*Dataset records*
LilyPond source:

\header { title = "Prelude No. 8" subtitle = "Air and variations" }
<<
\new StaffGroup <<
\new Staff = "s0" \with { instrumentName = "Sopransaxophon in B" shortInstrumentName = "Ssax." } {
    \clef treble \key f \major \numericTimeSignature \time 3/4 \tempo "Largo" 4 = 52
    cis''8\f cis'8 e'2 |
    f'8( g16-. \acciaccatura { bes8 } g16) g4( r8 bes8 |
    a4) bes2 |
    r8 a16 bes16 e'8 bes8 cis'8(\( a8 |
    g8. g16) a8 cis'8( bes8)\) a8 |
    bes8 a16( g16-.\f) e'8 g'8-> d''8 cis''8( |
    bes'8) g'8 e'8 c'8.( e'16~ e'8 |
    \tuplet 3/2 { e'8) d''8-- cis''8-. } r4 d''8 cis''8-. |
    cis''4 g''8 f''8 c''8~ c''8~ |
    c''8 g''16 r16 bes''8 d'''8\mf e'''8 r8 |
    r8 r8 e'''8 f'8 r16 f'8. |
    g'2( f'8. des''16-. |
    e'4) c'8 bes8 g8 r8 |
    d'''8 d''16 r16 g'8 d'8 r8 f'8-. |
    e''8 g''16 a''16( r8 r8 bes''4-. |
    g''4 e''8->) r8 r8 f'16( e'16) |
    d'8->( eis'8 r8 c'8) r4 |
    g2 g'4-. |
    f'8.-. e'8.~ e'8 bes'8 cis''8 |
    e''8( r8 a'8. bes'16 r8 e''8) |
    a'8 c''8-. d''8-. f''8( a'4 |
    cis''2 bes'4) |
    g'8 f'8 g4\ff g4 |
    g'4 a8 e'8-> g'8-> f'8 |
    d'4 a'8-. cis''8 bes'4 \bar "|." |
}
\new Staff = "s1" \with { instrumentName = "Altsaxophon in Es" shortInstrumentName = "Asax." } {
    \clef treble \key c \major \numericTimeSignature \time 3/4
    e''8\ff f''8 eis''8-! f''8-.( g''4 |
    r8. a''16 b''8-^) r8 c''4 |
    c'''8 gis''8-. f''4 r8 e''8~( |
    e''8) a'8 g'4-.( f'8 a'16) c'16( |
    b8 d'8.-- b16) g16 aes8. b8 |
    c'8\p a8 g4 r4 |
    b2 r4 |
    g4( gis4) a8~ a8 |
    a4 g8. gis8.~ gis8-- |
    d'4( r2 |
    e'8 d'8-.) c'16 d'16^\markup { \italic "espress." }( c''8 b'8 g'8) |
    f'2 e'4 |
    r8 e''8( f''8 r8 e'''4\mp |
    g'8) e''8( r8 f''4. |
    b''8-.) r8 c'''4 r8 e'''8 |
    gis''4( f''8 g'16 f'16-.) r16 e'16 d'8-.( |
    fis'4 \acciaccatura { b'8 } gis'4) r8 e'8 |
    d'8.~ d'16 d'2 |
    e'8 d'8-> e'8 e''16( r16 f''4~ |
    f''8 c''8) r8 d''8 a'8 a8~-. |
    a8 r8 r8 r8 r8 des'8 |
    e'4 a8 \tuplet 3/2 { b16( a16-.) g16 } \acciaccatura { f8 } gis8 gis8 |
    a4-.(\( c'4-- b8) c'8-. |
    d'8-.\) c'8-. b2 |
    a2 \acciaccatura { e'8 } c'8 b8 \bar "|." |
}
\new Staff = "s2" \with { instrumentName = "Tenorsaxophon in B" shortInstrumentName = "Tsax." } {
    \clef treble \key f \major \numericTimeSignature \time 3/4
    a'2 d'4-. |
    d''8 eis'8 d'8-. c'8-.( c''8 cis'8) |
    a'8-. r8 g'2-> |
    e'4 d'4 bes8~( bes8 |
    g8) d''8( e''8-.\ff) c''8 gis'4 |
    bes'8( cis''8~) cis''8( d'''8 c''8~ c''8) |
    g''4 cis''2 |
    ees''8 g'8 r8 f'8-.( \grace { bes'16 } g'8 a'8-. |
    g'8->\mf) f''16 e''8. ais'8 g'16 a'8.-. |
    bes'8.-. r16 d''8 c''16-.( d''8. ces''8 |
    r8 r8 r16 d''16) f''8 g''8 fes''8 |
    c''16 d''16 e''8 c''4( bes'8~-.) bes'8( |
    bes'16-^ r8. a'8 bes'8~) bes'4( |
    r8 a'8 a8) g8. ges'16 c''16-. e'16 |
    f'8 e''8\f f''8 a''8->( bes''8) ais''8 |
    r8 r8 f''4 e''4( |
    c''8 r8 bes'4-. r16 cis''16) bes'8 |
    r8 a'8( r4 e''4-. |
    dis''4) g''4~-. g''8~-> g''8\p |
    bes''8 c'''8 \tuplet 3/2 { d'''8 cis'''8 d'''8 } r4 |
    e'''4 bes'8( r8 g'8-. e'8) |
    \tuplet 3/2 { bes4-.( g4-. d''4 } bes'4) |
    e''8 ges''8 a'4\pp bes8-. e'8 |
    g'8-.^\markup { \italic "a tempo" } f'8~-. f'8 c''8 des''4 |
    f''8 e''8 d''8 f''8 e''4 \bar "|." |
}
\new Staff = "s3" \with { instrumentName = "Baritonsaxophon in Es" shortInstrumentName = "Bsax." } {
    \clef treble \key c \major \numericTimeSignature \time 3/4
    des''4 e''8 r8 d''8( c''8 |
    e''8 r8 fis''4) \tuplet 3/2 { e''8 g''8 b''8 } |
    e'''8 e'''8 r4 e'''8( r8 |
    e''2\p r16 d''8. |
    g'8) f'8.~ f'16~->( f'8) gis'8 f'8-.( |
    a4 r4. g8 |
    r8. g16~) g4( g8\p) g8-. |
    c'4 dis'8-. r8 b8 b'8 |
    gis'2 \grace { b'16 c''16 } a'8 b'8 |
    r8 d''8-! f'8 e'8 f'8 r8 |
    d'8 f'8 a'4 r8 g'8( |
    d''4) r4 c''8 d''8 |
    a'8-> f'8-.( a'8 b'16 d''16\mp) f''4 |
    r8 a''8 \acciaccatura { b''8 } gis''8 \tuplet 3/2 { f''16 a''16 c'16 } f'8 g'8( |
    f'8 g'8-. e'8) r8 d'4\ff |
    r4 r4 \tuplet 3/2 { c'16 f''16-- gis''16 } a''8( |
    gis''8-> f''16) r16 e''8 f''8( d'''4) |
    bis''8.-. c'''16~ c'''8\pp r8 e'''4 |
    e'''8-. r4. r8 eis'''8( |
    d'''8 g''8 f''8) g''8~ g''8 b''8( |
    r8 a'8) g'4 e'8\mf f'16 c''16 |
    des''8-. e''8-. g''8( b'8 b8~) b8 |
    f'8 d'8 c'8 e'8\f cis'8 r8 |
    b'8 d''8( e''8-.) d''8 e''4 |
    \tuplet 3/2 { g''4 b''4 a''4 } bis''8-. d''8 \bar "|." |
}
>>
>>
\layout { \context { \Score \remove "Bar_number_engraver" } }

*Exercise*
Return every line of the material above that contains the string "major", matching case exactly.

*Problem solution*
    \clef treble \key f \major \numericTimeSignature \time 3/4 \tempo "Largo" 4 = 52
    \clef treble \key c \major \numericTimeSignature \time 3/4
    \clef treble \key f \major \numericTimeSignature \time 3/4
    \clef treble \key c \major \numericTimeSignature \time 3/4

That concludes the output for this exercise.